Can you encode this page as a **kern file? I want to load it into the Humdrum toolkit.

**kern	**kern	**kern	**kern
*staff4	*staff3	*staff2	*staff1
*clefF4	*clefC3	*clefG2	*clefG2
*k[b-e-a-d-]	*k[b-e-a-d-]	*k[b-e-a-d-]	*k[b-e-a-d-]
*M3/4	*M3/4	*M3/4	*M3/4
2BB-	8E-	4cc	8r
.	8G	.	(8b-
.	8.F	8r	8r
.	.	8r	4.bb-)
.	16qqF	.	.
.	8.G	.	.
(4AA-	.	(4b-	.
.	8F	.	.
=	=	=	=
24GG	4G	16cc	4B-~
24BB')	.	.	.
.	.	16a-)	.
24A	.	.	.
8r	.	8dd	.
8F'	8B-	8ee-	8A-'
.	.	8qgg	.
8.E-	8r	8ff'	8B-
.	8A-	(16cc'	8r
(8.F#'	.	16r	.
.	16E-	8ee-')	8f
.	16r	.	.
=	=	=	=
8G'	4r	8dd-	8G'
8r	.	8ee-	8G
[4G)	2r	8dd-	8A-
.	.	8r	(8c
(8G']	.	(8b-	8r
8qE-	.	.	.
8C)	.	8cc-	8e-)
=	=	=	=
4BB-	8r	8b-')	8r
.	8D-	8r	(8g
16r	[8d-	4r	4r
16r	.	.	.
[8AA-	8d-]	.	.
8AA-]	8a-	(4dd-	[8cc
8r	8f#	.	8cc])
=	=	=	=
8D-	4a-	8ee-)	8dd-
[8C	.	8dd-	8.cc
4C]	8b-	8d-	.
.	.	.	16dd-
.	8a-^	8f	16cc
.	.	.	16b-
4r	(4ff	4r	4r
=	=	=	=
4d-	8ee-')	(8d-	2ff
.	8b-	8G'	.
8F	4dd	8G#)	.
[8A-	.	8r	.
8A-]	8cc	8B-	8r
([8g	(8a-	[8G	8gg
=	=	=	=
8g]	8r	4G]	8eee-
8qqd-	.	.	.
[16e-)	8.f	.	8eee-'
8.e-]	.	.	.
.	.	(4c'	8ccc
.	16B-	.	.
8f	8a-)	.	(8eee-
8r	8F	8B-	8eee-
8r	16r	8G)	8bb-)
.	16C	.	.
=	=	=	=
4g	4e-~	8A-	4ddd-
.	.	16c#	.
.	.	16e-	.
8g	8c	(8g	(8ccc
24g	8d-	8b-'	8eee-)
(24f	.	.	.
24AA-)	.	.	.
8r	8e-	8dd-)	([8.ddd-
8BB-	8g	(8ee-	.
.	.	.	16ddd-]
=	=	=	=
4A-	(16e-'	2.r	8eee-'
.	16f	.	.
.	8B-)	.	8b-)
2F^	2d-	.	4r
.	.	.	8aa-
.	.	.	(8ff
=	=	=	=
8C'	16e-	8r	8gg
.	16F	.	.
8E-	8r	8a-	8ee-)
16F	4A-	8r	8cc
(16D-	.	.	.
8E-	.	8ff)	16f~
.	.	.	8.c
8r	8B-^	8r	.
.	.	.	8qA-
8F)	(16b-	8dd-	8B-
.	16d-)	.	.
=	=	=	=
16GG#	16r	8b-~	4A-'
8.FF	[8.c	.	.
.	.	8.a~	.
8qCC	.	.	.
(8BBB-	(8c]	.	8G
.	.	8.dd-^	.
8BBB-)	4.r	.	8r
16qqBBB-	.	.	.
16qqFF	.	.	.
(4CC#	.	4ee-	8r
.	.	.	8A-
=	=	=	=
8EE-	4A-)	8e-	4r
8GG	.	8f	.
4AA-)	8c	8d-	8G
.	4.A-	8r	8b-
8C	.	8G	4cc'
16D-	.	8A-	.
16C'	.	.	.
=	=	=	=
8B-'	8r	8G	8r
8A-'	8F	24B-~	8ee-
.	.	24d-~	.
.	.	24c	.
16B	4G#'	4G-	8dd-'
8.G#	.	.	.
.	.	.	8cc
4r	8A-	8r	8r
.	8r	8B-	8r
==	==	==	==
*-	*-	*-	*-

What this task involves – Render every line of the items above as a Markdown table with the columns "Row" and "Line," numbering the rows and skipping blank lines.

Written answer –
| Row | Line |
|---|---|
| 1 | Can you encode this page as a **kern file? I want to load it into the Humdrum toolkit. |
| 2 | **kern	**kern	**kern	**kern |
| 3 | *staff4	*staff3	*staff2	*staff1 |
| 4 | *clefF4	*clefC3	*clefG2	*clefG2 |
| 5 | *k[b-e-a-d-]	*k[b-e-a-d-]	*k[b-e-a-d-]	*k[b-e-a-d-] |
| 6 | *M3/4	*M3/4	*M3/4	*M3/4 |
| 7 | 2BB-	8E-	4cc	8r |
| 8 | .	8G	.	(8b- |
| 9 | .	8.F	8r	8r |
| 10 | .	.	8r	4.bb-) |
| 11 | .	16qqF	.	. |
| 12 | .	8.G	.	. |
| 13 | (4AA-	.	(4b-	. |
| 14 | .	8F	.	. |
| 15 | =	=	=	= |
| 16 | 24GG	4G	16cc	4B-~ |
| 17 | 24BB')	.	.	. |
| 18 | .	.	16a-)	. |
| 19 | 24A	.	.	. |
| 20 | 8r	.	8dd	. |
| 21 | 8F'	8B-	8ee-	8A-' |
| 22 | .	.	8qgg	. |
| 23 | 8.E-	8r	8ff'	8B- |
| 24 | .	8A-	(16cc'	8r |
| 25 | (8.F#'	.	16r	. |
| 26 | .	16E-	8ee-')	8f |
| 27 | .	16r	.	. |
| 28 | =	=	=	= |
| 29 | 8G'	4r	8dd-	8G' |
| 30 | 8r	.	8ee-	8G |
| 31 | [4G)	2r	8dd-	8A- |
| 32 | .	.	8r	(8c |
| 33 | (8G']	.	(8b-	8r |
| 34 | 8qE-	.	.	. |
| 35 | 8C)	.	8cc-	8e-) |
| 36 | =	=	=	= |
| 37 | 4BB-	8r	8b-')	8r |
| 38 | .	8D-	8r	(8g |
| 39 | 16r	[8d-	4r	4r |
| 40 | 16r	.	.	. |
| 41 | [8AA-	8d-]	.	. |
| 42 | 8AA-]	8a-	(4dd-	[8cc |
| 43 | 8r	8f#	.	8cc]) |
| 44 | =	=	=	= |
| 45 | 8D-	4a-	8ee-)	8dd- |
| 46 | [8C	.	8dd-	8.cc |
| 47 | 4C]	8b-	8d-	. |
| 48 | .	.	.	16dd- |
| 49 | .	8a-^	8f	16cc |
| 50 | .	.	.	16b- |
| 51 | 4r	(4ff	4r	4r |
| 52 | =	=	=	= |
| 53 | 4d-	8ee-')	(8d-	2ff |
| 54 | .	8b-	8G'	. |
| 55 | 8F	4dd	8G#)	. |
| 56 | [8A-	.	8r	. |
| 57 | 8A-]	8cc	8B-	8r |
| 58 | ([8g	(8a-	[8G	8gg |
| 59 | =	=	=	= |
| 60 | 8g]	8r	4G]	8eee- |
| 61 | 8qqd-	.	.	. |
| 62 | [16e-)	8.f	.	8eee-' |
| 63 | 8.e-]	.	.	. |
| 64 | .	.	(4c'	8ccc |
| 65 | .	16B-	.	. |
| 66 | 8f	8a-)	.	(8eee- |
| 67 | 8r	8F	8B-	8eee- |
| 68 | 8r	16r	8G)	8bb-) |
| 69 | .	16C	.	. |
| 70 | =	=	=	= |
| 71 | 4g	4e-~	8A-	4ddd- |
| 72 | .	.	16c#	. |
| 73 | .	.	16e-	. |
| 74 | 8g	8c	(8g	(8ccc |
| 75 | 24g	8d-	8b-'	8eee-) |
| 76 | (24f	.	.	. |
| 77 | 24AA-)	.	.	. |
| 78 | 8r	8e-	8dd-)	([8.ddd- |
| 79 | 8BB-	8g	(8ee-	. |
| 80 | .	.	.	16ddd-] |
| 81 | =	=	=	= |
| 82 | 4A-	(16e-'	2.r	8eee-' |
| 83 | .	16f	.	. |
| 84 | .	8B-)	.	8b-) |
| 85 | 2F^	2d-	.	4r |
| 86 | .	.	.	8aa- |
| 87 | .	.	.	(8ff |
| 88 | =	=	=	= |
| 89 | 8C'	16e-	8r	8gg |
| 90 | .	16F	.	. |
| 91 | 8E-	8r	8a-	8ee-) |
| 92 | 16F	4A-	8r	8cc |
| 93 | (16D-	.	.	. |
| 94 | 8E-	.	8ff)	16f~ |
| 95 | .	.	.	8.c |
| 96 | 8r	8B-^	8r	. |
| 97 | .	.	.	8qA- |
| 98 | 8F)	(16b-	8dd-	8B- |
| 99 | .	16d-)	.	. |
| 100 | =	=	=	= |
| 101 | 16GG#	16r	8b-~	4A-' |
| 102 | 8.FF	[8.c	.	. |
| 103 | .	.	8.a~	. |
| 104 | 8qCC	.	.	. |
| 105 | (8BBB-	(8c]	.	8G |
| 106 | .	.	8.dd-^	. |
| 107 | 8BBB-)	4.r	.	8r |
| 108 | 16qqBBB-	.	.	. |
| 109 | 16qqFF	.	.	. |
| 110 | (4CC#	.	4ee-	8r |
| 111 | .	.	.	8A- |
| 112 | =	=	=	= |
| 113 | 8EE-	4A-)	8e-	4r |
| 114 | 8GG	.	8f	. |
| 115 | 4AA-)	8c	8d-	8G |
| 116 | .	4.A-	8r	8b- |
| 117 | 8C	.	8G	4cc' |
| 118 | 16D-	.	8A-	. |
| 119 | 16C'	.	.	. |
| 120 | =	=	=	= |
| 121 | 8B-'	8r	8G	8r |
| 122 | 8A-'	8F	24B-~	8ee- |
| 123 | .	.	24d-~	. |
| 124 | .	.	24c	. |
| 125 | 16B	4G#'	4G-	8dd-' |
| 126 | 8.G#	.	.	. |
| 127 | .	.	.	8cc |
| 128 | 4r	8A-	8r	8r |
| 129 | .	8r	8B-	8r |
| 130 | ==	==	==	== |
| 131 | *-	*-	*-	*- |